• **Data extract**
----
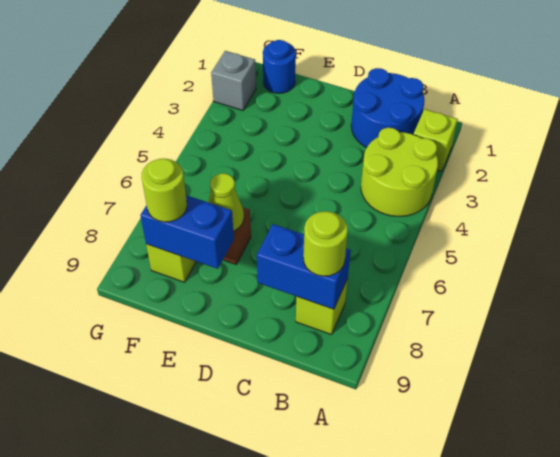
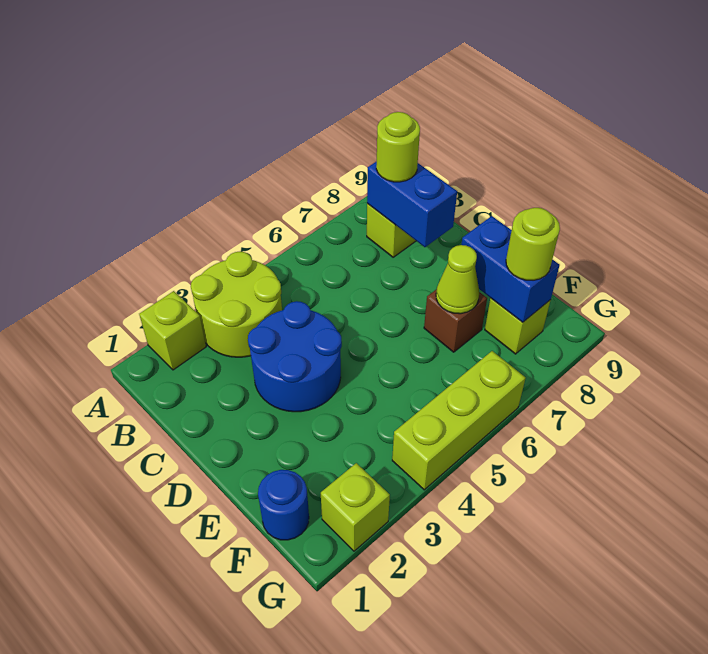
blue round brick B1:C2 level 1 -> blue round brick C3:D4 level 1
grey brick G2 level 1 -> lime brick G2 level 1
none -> lime brick G4:G6 level 1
----
Return all the material exactly, skipping pictures.

• **Result**
blue round brick B1:C2 level 1 -> blue round brick C3:D4 level 1
grey brick G2 level 1 -> lime brick G2 level 1
none -> lime brick G4:G6 level 1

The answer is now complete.